::: RECORDS SUPPLIED :::

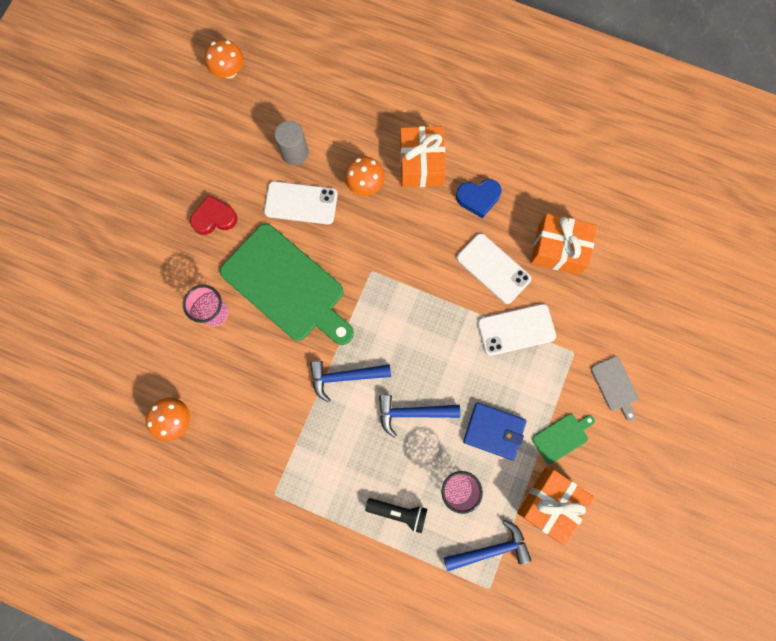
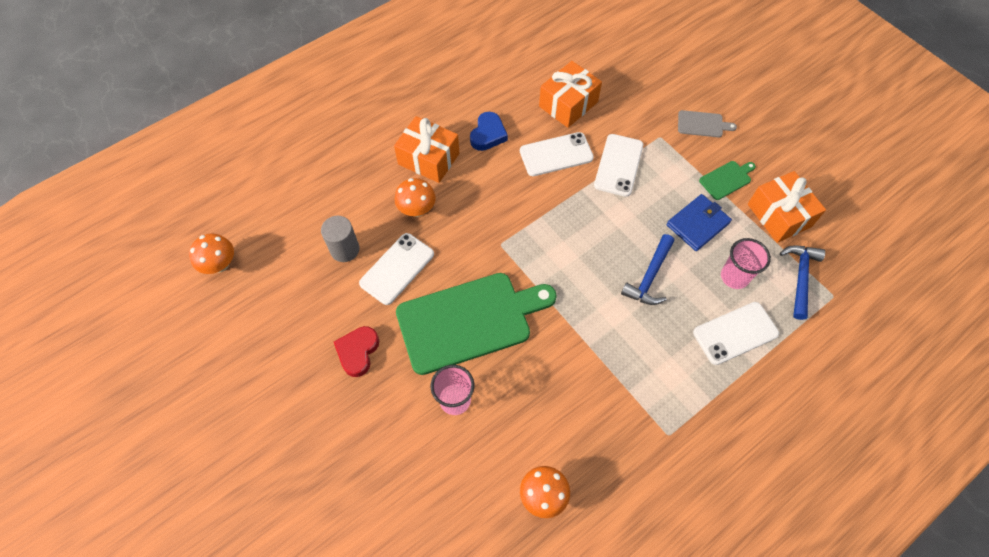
camera: 60 degrees left, 15 degrees down
blue hammer [310,361,391,402] -> none
black flashlight [365,498,427,533] -> white phone [693,302,779,365]
green cutting board [532,414,595,464] -> green cutting board turned 60 degrees clockwise [699,161,756,200]

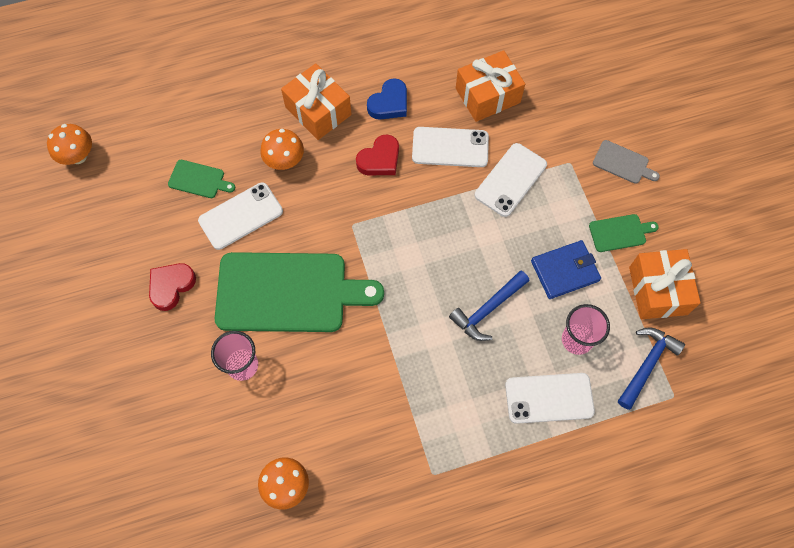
camera: 20 degrees right, 5 degrees up
grey cylinder [321,216,359,262] -> green cutting board [168,160,235,198]
none -> red heart [356,135,399,175]

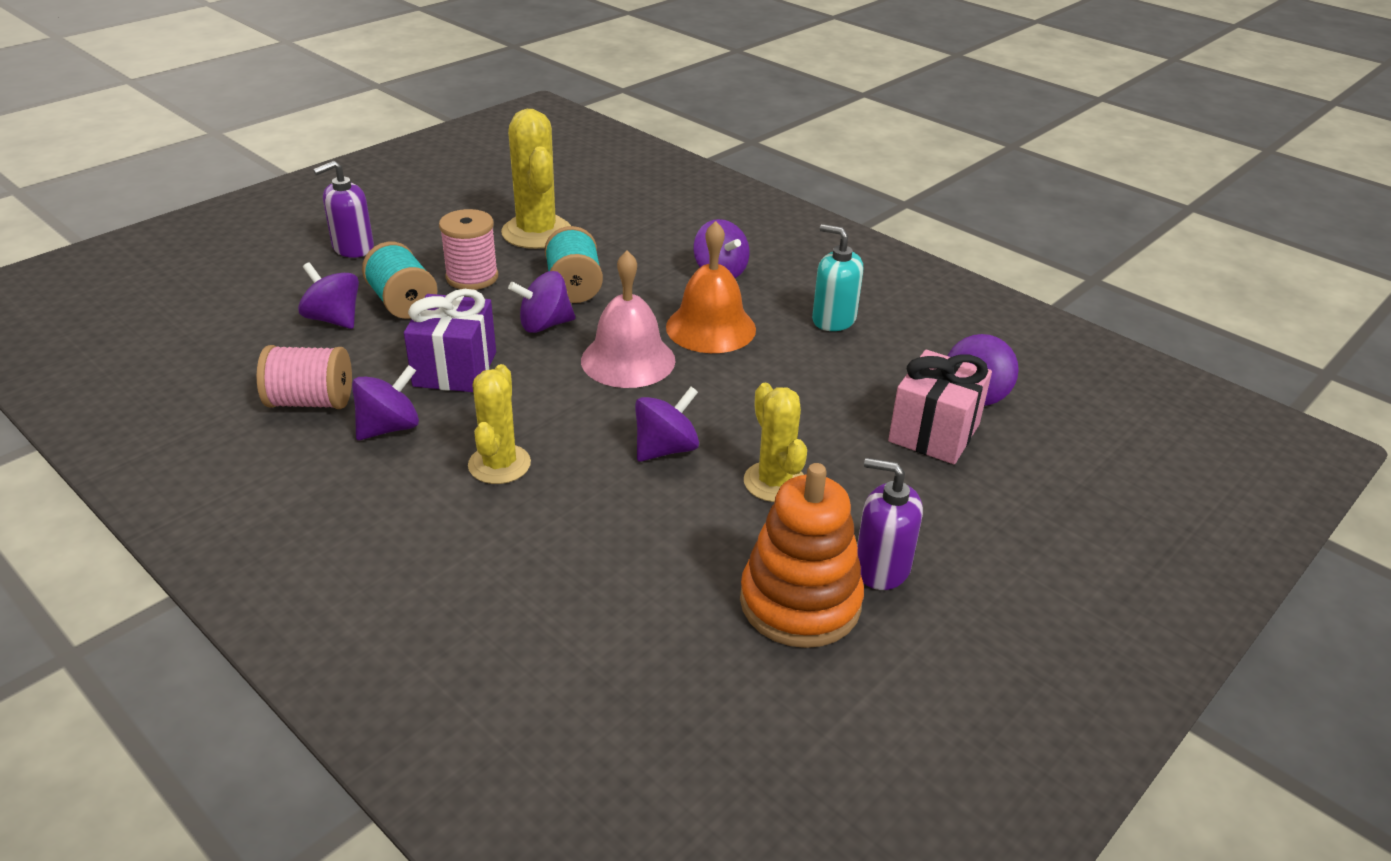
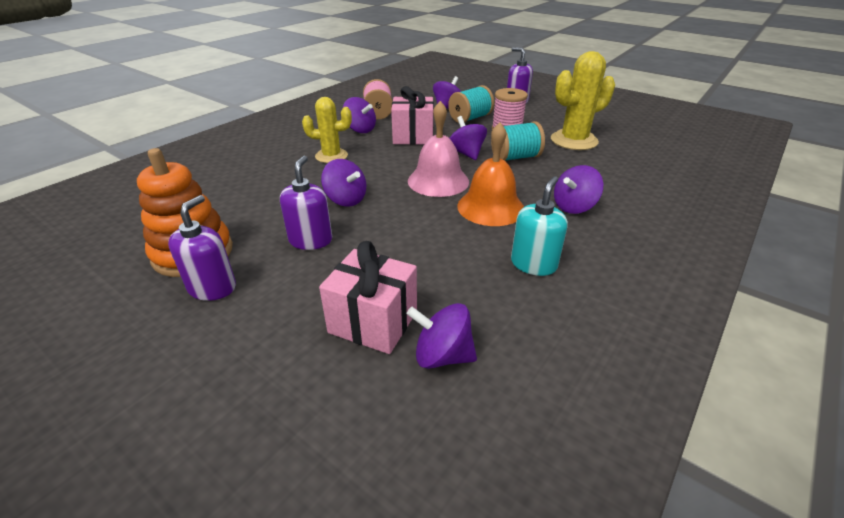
camera: 85 degrees right, 0 degrees up
purple gift [404,289,496,392] -> pink gift [391,86,434,145]
yellow cactus [744,383,807,502] -> purple soap dispenser [280,155,332,250]

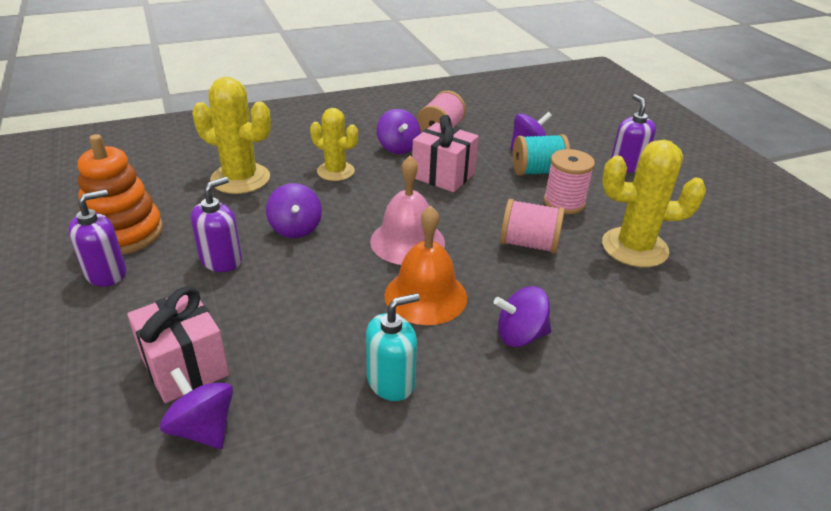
camera: 30 degrees right, 0 degrees up
purple spinning top [450,116,487,160] -> none
turquoise spool [491,121,545,161] -> pink spool [500,199,565,254]
none -> yellow cactus [192,77,271,194]

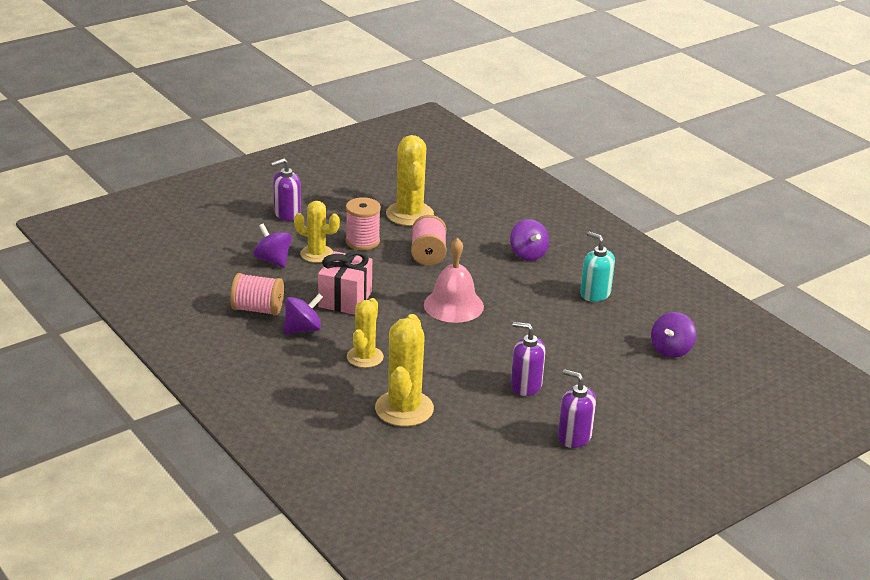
camera: 105 degrees left, 5 degrees down
orange stacking toy [77,134,163,255] -> none
pink gift [127,287,229,403] -> none
purple spinning top [266,183,322,238] -> none
orange bell [384,206,467,325] -> none
turquoise spool [513,134,570,176] -> yellow cactus [294,201,340,263]

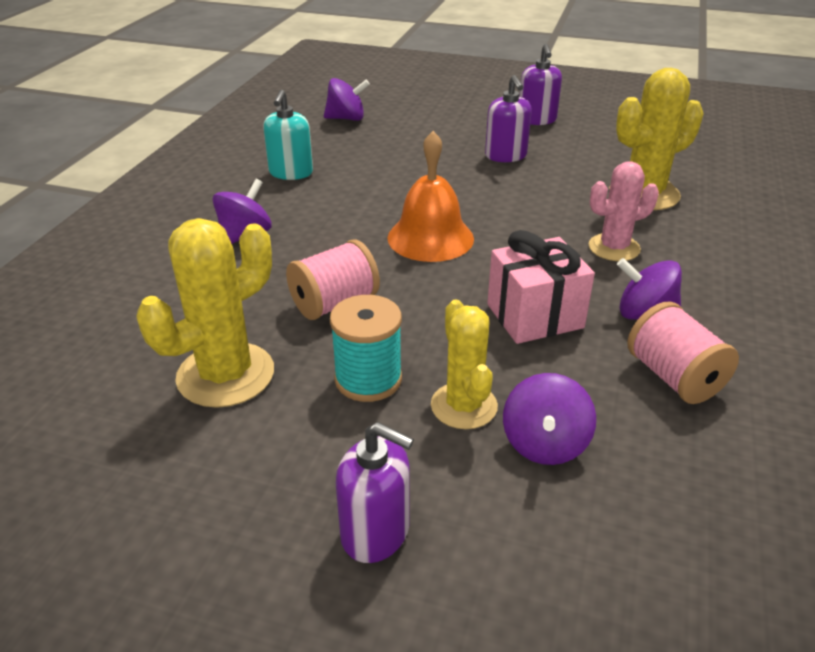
camera: 125 degrees left, 5 degrees up
pink spool [346,197,381,250] -> turquoise spool [330,295,402,402]
yellow cactus [347,298,384,368] -> pink cactus [589,161,659,261]
pink bell [424,238,484,323] -> orange bell [388,131,474,262]

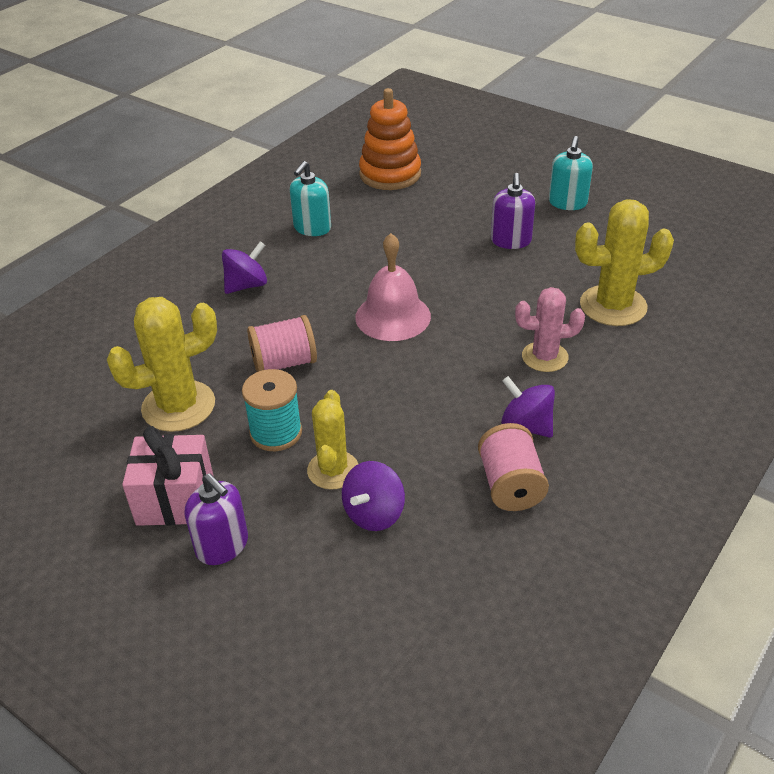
camera: 20 degrees right, 5 degrees up
purple spinning top [324,78,370,121] -> orange stacking toy [359,88,421,190]
orange bell [388,131,474,262] -> pink bell [355,233,431,341]
pink gift [487,230,595,344] -> pink gift moved to [122,426,213,526]
purple soap dispenser [519,44,562,125] -> turquoise soap dispenser [549,136,593,210]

:::

[WORK INSTRUCTIONS]
Would you copy every line of the entries in which "left" appears?

[ANSWER TO THIS PROBLEM]
camera: 60 degrees left, 15 degrees down
camera: 105 degrees left, 5 degrees down
camera: 125 degrees left, 5 degrees up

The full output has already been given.